For the entries that follow, restate word for word the line containing "yellow donut (3rd", the line containing "yellow spaceship (3rd", and every line that lies between them.

══ DATA PROVIDED ══

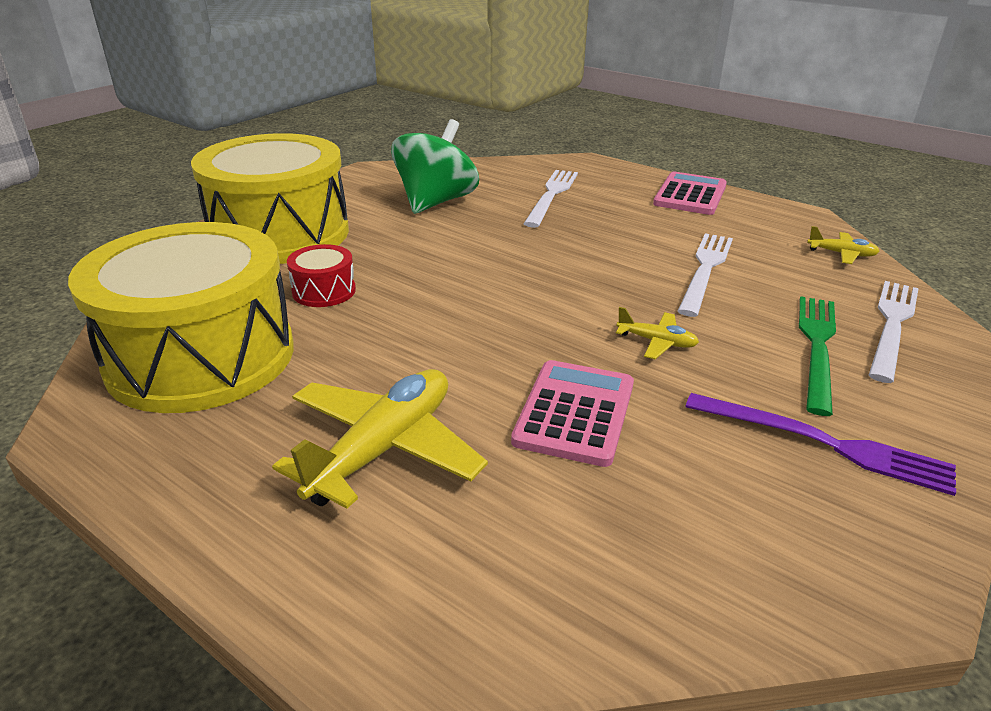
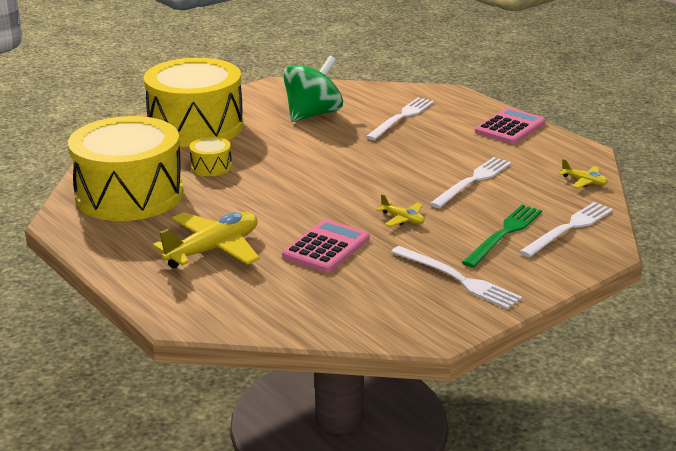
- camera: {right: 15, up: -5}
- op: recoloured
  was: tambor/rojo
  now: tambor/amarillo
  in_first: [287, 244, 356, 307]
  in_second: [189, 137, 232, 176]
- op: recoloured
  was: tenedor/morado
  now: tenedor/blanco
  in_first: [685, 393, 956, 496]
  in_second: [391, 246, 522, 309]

═══
══ DATA PROVIDED ══

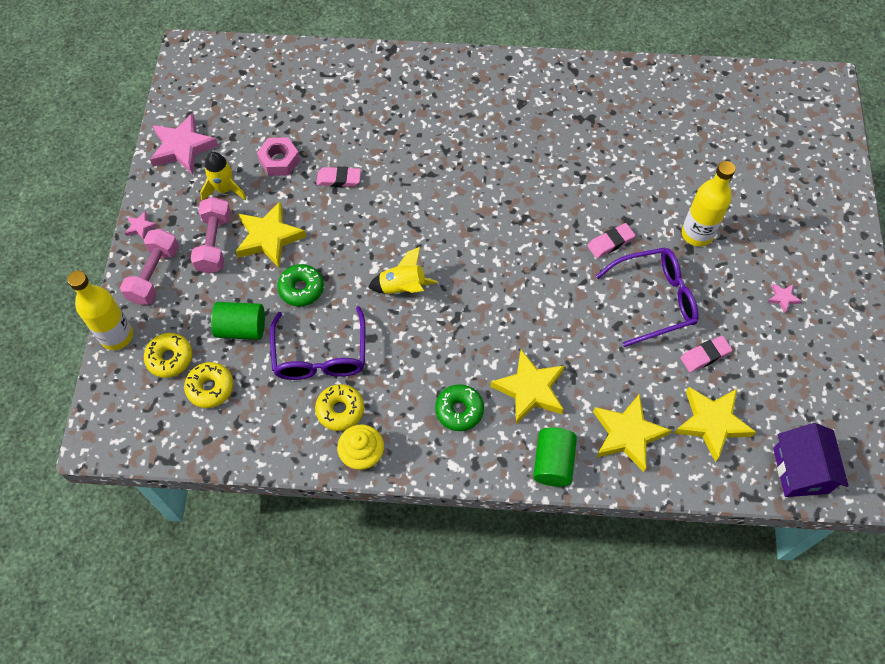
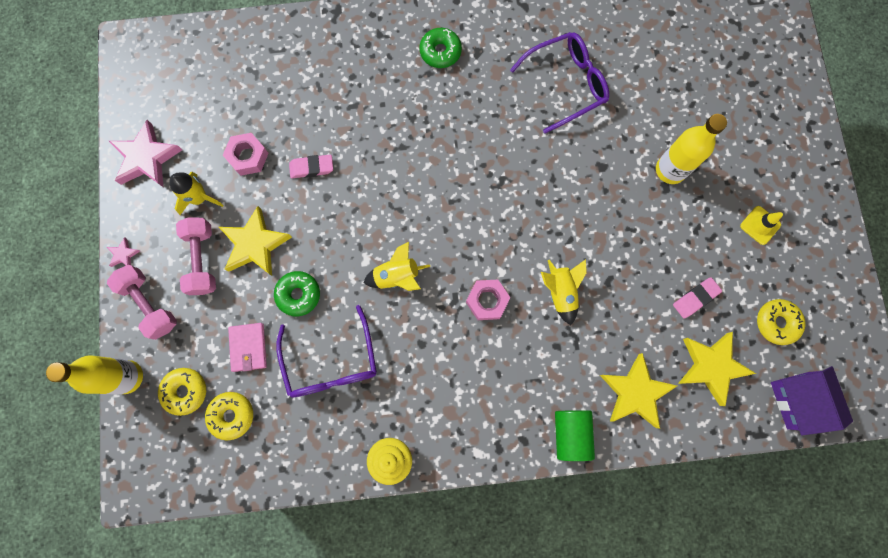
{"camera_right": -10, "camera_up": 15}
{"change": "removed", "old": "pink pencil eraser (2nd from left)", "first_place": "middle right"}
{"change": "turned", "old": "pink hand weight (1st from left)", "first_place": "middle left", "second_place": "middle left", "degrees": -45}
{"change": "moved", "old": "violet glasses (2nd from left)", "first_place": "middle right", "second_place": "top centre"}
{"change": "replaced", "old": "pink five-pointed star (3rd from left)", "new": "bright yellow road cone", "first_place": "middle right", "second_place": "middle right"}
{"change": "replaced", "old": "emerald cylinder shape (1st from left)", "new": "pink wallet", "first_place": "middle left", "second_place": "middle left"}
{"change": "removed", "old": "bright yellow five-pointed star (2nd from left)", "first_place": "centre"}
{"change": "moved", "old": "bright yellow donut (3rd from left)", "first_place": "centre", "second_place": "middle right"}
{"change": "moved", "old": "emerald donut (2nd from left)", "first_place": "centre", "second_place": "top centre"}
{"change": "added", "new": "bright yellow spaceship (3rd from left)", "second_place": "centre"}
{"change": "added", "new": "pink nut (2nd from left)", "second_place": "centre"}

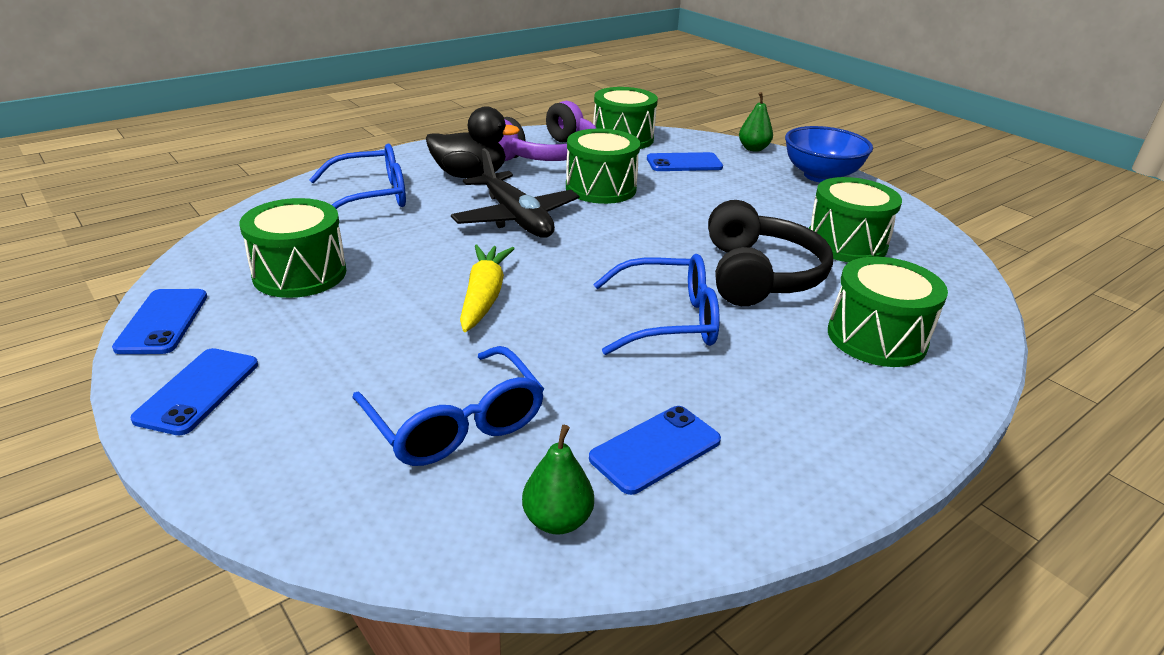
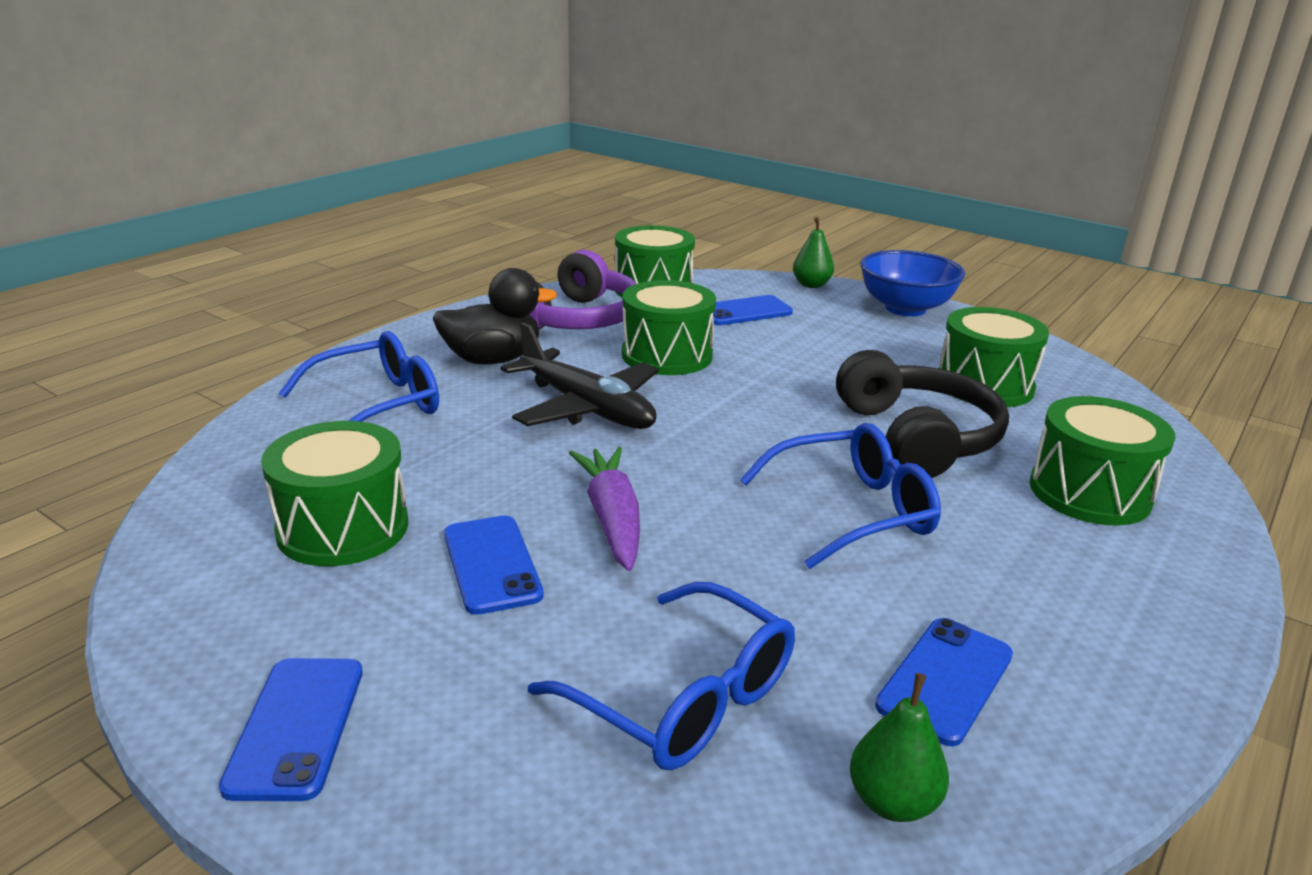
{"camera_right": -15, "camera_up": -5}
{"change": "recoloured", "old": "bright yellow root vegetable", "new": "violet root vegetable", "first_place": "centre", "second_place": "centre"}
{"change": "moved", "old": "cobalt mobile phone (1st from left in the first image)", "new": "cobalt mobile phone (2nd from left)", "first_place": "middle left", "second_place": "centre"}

═══

▶ _RESULT BELOW_
{"change": "moved", "old": "bright yellow donut (3rd from left)", "first_place": "centre", "second_place": "middle right"}
{"change": "moved", "old": "emerald donut (2nd from left)", "first_place": "centre", "second_place": "top centre"}
{"change": "added", "new": "bright yellow spaceship (3rd from left)", "second_place": "centre"}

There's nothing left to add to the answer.